● What you have to do
Please repeat every record below exactly as written, but leave out the pictures.
_____
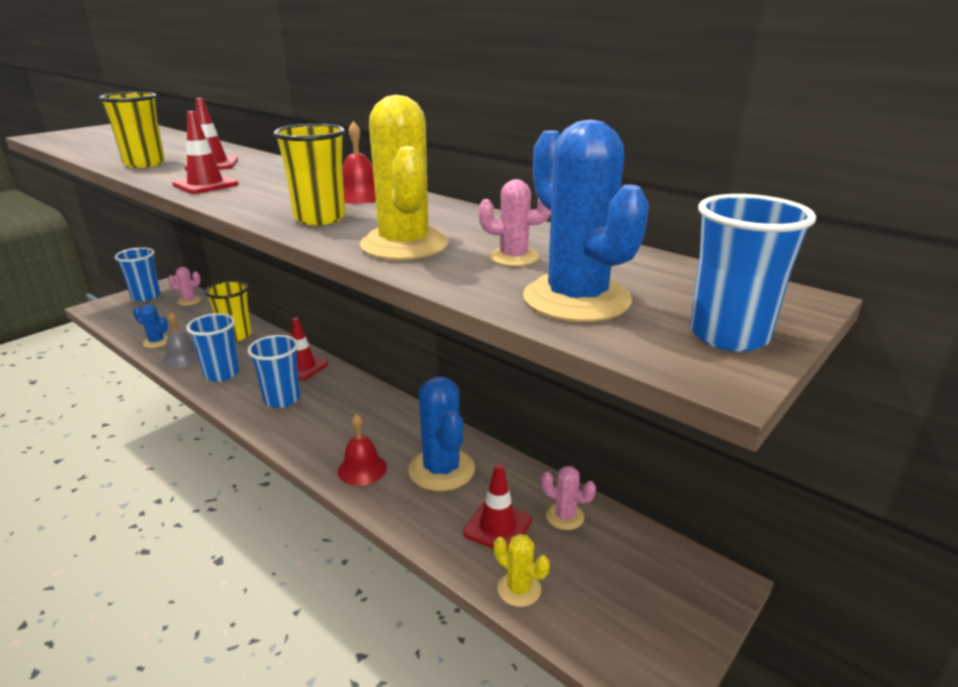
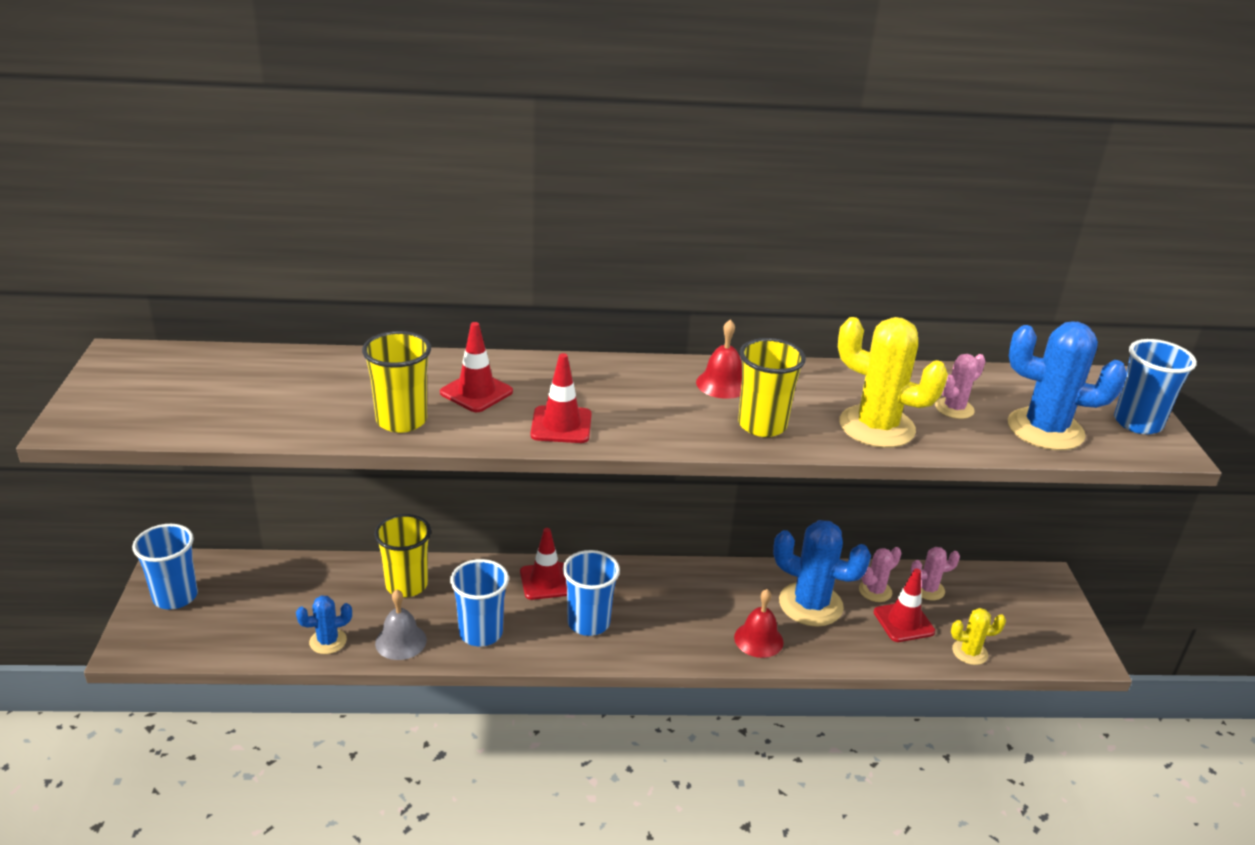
camera: 45 degrees left, 5 degrees up
(189, 301) = (252, 573): pink cactus -> pink cactus (875, 591)

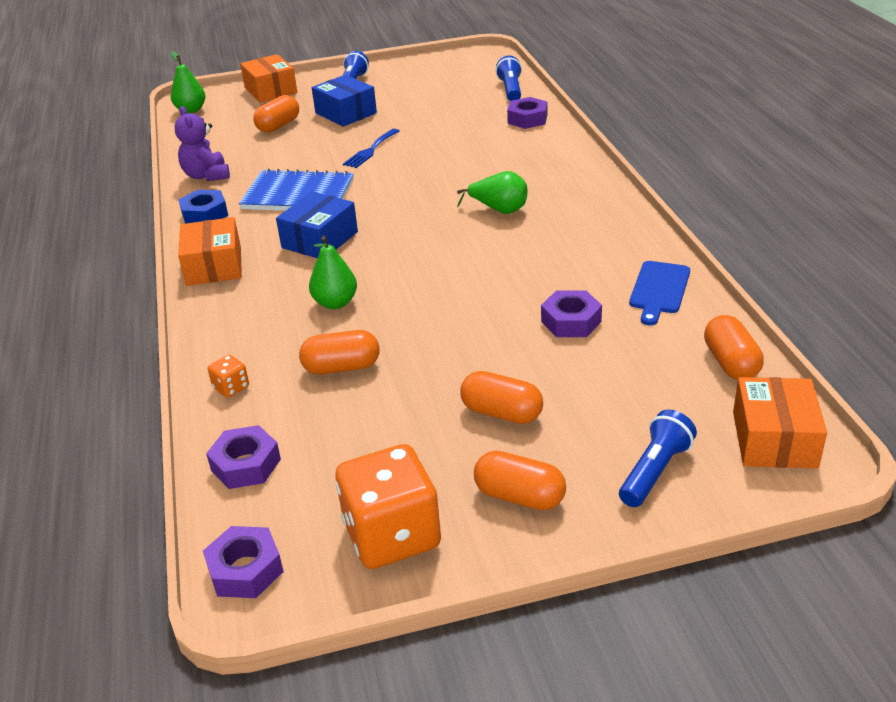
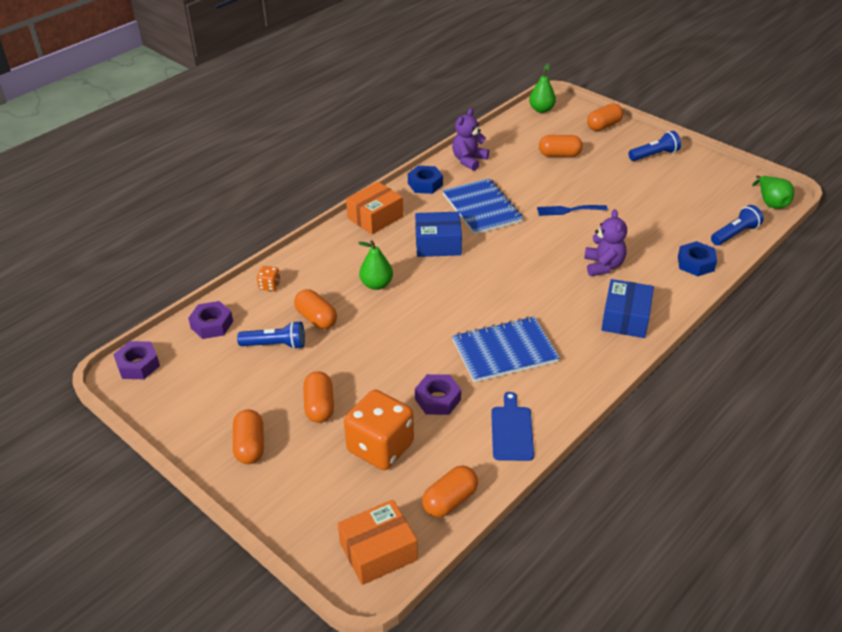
camera: 55 degrees right, 5 degrees up
(270, 90) = (604, 126): orange box -> orange capsule
(346, 113) = (608, 174): blue box -> blue box (625, 318)
(392, 535) = (190, 407): orange dice -> orange dice (380, 447)
(476, 161) = (603, 266): none -> purple teddy bear
(499, 210) = (547, 306): green pear -> green pear (771, 202)
(527, 119) = (695, 263): purple nut -> blue nut
(539, 256) = (504, 351): none -> blue notebook
(655, 471) = (309, 500): blue flashlight -> blue flashlight (276, 345)
(659, 290) = (511, 430): blue cutting board -> blue cutting board turned 105 degrees clockwise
_____
● Output for this task
camera: 45 degrees left, 5 degrees up
(189, 301) = (252, 573): pink cactus -> pink cactus (875, 591)

camera: 55 degrees right, 5 degrees up
(270, 90) = (604, 126): orange box -> orange capsule
(346, 113) = (608, 174): blue box -> blue box (625, 318)
(392, 535) = (190, 407): orange dice -> orange dice (380, 447)
(476, 161) = (603, 266): none -> purple teddy bear
(499, 210) = (547, 306): green pear -> green pear (771, 202)
(527, 119) = (695, 263): purple nut -> blue nut
(539, 256) = (504, 351): none -> blue notebook
(655, 471) = (309, 500): blue flashlight -> blue flashlight (276, 345)
(659, 290) = (511, 430): blue cutting board -> blue cutting board turned 105 degrees clockwise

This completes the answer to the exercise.